PROBLEM REQUIREMENTS - Only the lines from the one containing "U3: NAND 74HC132" through the last line below belong in your copy; transcribe them exactly and omit any pictures.

[Before-and-after change records]
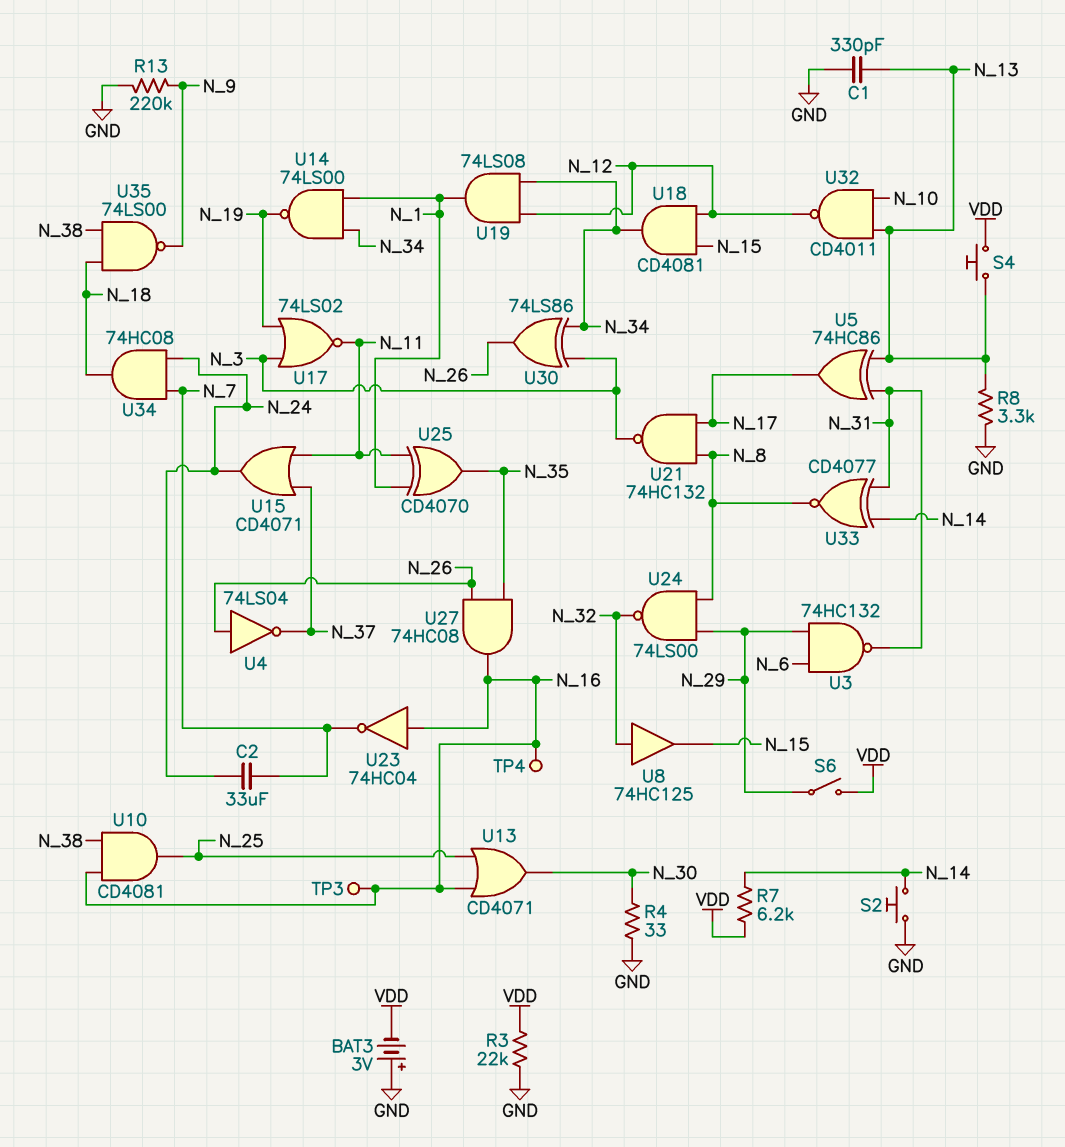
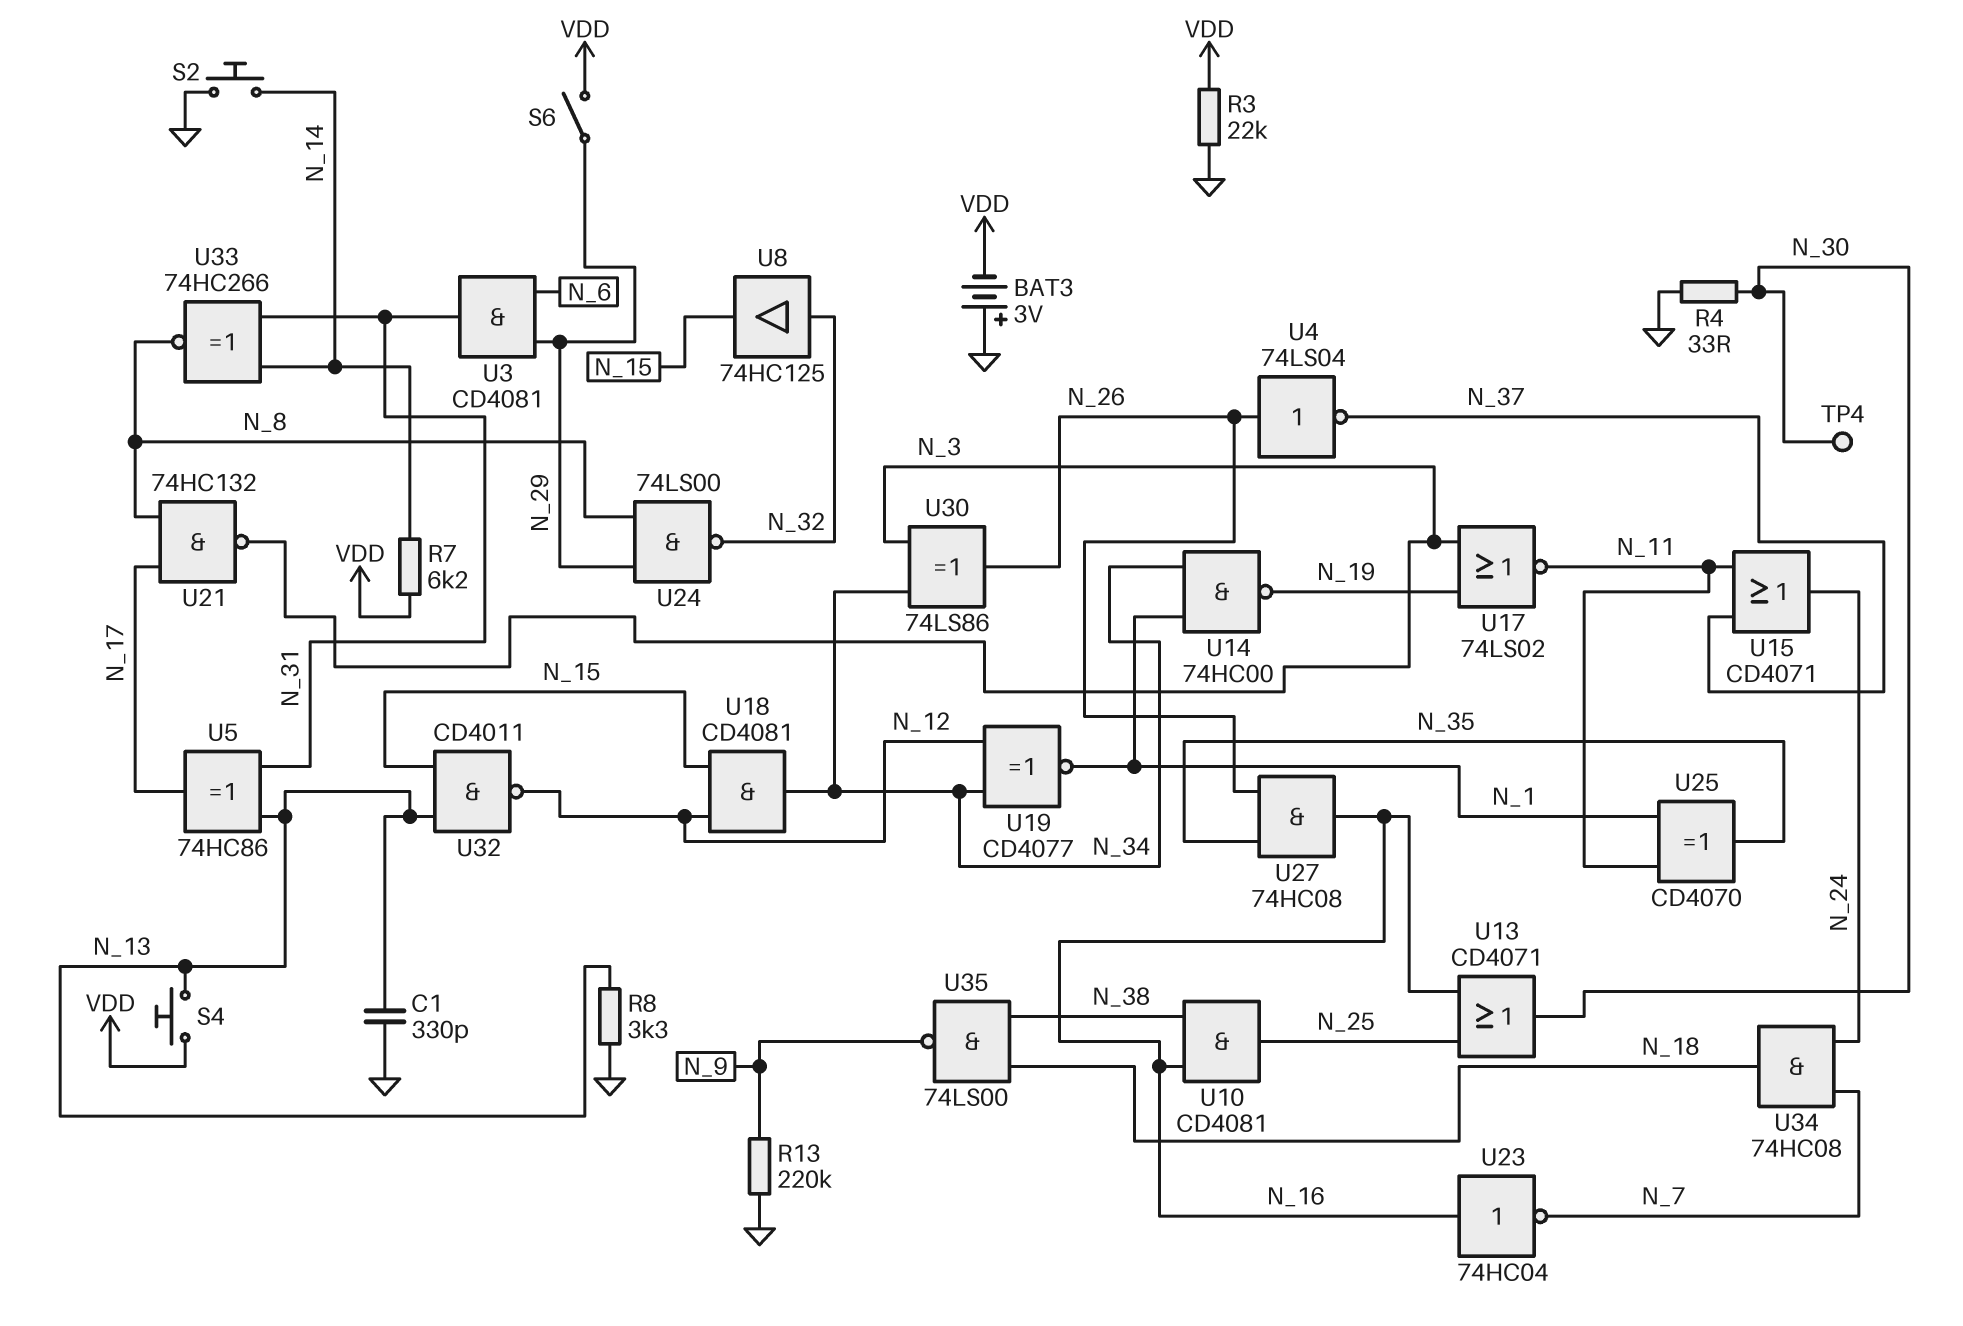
C2: 33uF (N_7, N_24) -> none
TP3: test point (N_16) -> none
TP4: test point (N_16) -> test point (N_30)
U3: NAND 74HC132 (in N_6, in N_29, out N_31) -> AND CD4081 (in N_6, in N_29, out N_31)
U14: NAND 74LS00 (in N_1, in N_34, out N_19) -> NAND 74HC00 (in N_1, in N_34, out N_19)
U19: AND 74LS08 (in N_12, in N_34, out N_1) -> XNOR CD4077 (in N_12, in N_34, out N_1)
U32: NAND CD4011 (in N_10, in N_13, out N_12) -> NAND CD4011 (in N_13, in N_15, out N_12)
U33: XNOR CD4077 (in N_14, in N_31, out N_8) -> XNOR 74HC266 (in N_14, in N_31, out N_8)

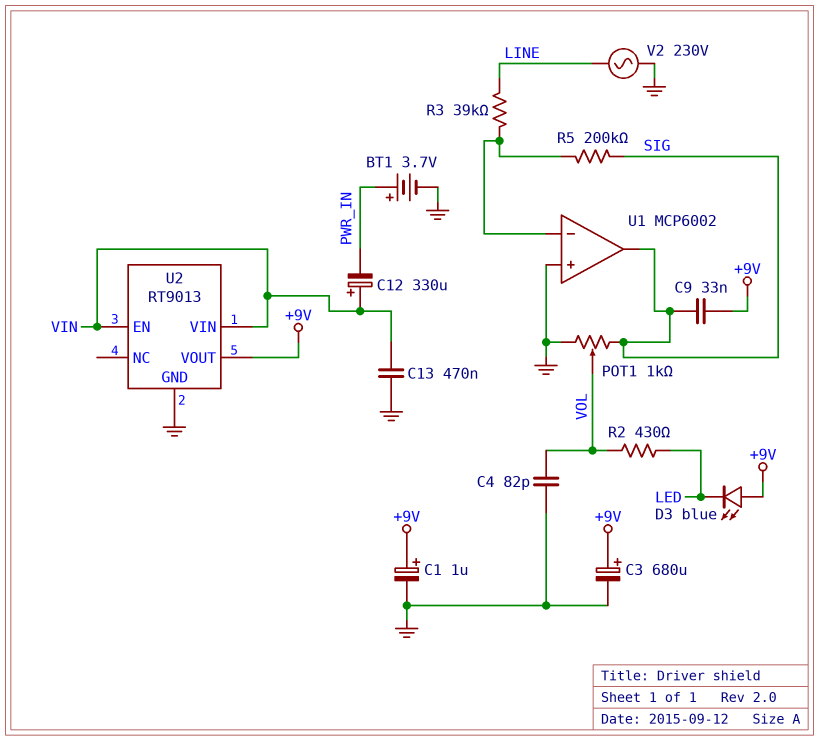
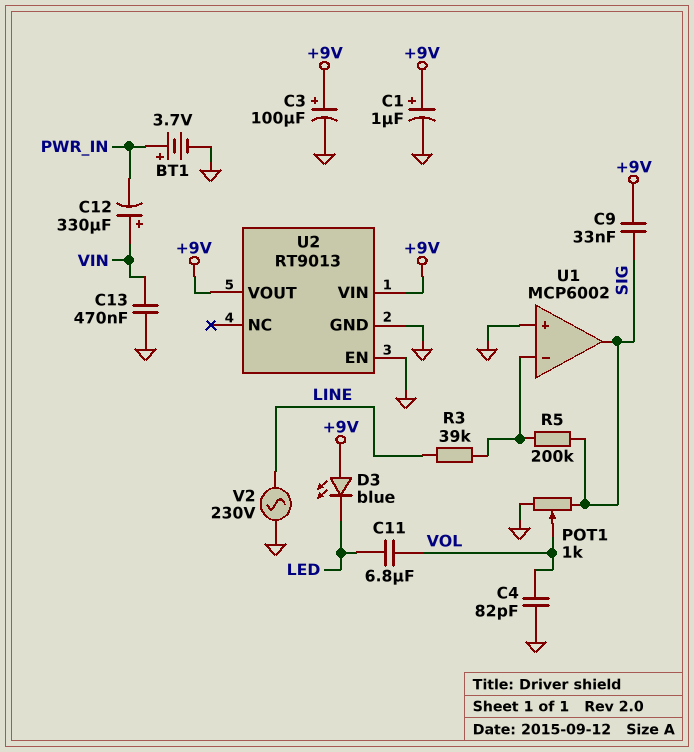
C3: 680uF (plus +9V, minus GND) -> 100uF (plus +9V, minus GND)
C11: none -> 6.8uF (LED, VOL)
R2: 430 (LED, VOL) -> none
U2 pin EN: VIN -> GND
U2 pin VIN: VIN -> +9V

RESULT BELOW -
U3: NAND 74HC132 (in N_6, in N_29, out N_31) -> AND CD4081 (in N_6, in N_29, out N_31)
U14: NAND 74LS00 (in N_1, in N_34, out N_19) -> NAND 74HC00 (in N_1, in N_34, out N_19)
U19: AND 74LS08 (in N_12, in N_34, out N_1) -> XNOR CD4077 (in N_12, in N_34, out N_1)
U32: NAND CD4011 (in N_10, in N_13, out N_12) -> NAND CD4011 (in N_13, in N_15, out N_12)
U33: XNOR CD4077 (in N_14, in N_31, out N_8) -> XNOR 74HC266 (in N_14, in N_31, out N_8)

C3: 680uF (plus +9V, minus GND) -> 100uF (plus +9V, minus GND)
C11: none -> 6.8uF (LED, VOL)
R2: 430 (LED, VOL) -> none
U2 pin EN: VIN -> GND
U2 pin VIN: VIN -> +9V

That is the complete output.